**Work order:** Reproduce every record verbatim but drop the pictures.

**Scene change data:**
┌──

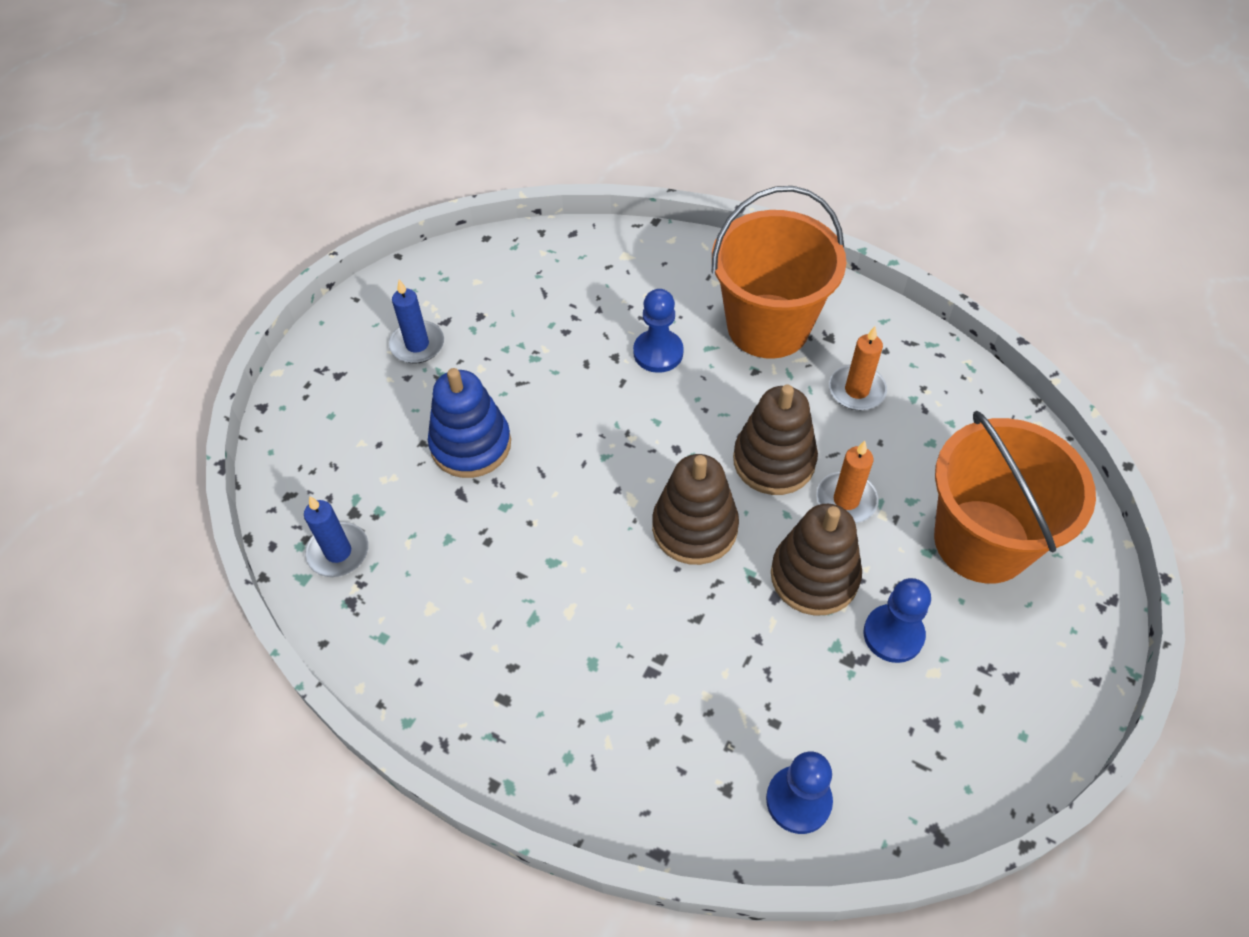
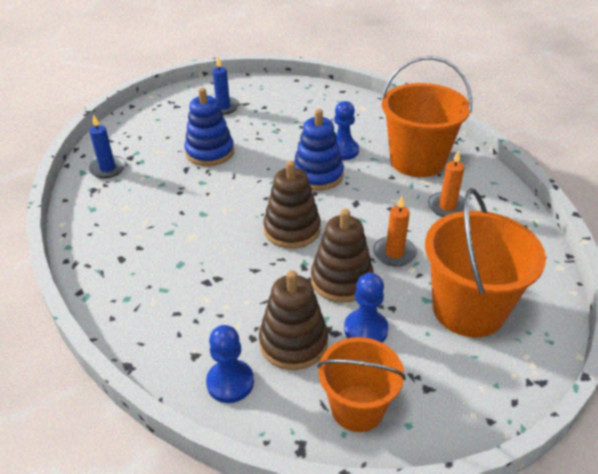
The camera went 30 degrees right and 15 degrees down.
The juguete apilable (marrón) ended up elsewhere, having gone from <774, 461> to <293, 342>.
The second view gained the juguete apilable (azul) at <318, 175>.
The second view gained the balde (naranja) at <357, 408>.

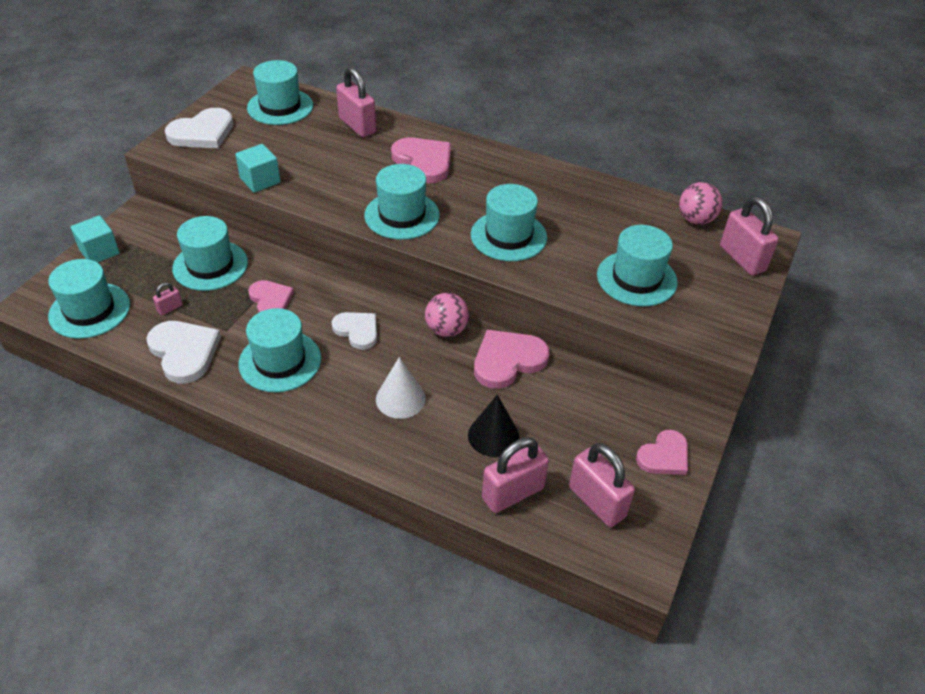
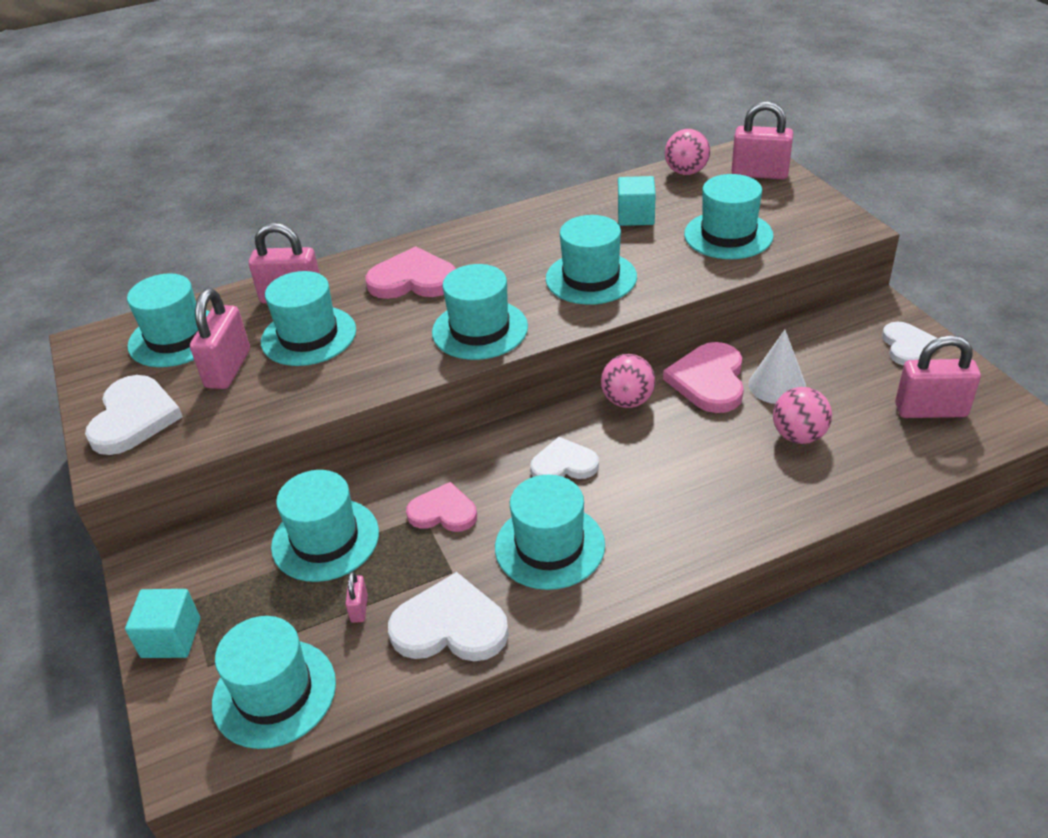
The camera went 45 degrees left and 5 degrees down.
The candado (rosa) ended up elsewhere, having gone from <513, 493> to <228, 369>.
The second view gained the sombrero (turquesa) at <308, 336>.
The cubo (turquesa) ended up elsewhere, having gone from <260, 180> to <636, 216>.
The cono (blanco) ended up elsewhere, having gone from <400, 399> to <777, 385>.
Where the cono (negro) stood at <493, 435>, the pelota (rosa) came to stand at <798, 436>.
What was the corazón (rosa) at <664, 456> turned into the corazón (blanco) at <907, 346>.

└──

**Exercise response:**
The camera went 30 degrees right and 15 degrees down.
The juguete apilable (marrón) ended up elsewhere, having gone from <774, 461> to <293, 342>.
The second view gained the juguete apilable (azul) at <318, 175>.
The second view gained the balde (naranja) at <357, 408>.

The camera went 45 degrees left and 5 degrees down.
The candado (rosa) ended up elsewhere, having gone from <513, 493> to <228, 369>.
The second view gained the sombrero (turquesa) at <308, 336>.
The cubo (turquesa) ended up elsewhere, having gone from <260, 180> to <636, 216>.
The cono (blanco) ended up elsewhere, having gone from <400, 399> to <777, 385>.
Where the cono (negro) stood at <493, 435>, the pelota (rosa) came to stand at <798, 436>.
What was the corazón (rosa) at <664, 456> turned into the corazón (blanco) at <907, 346>.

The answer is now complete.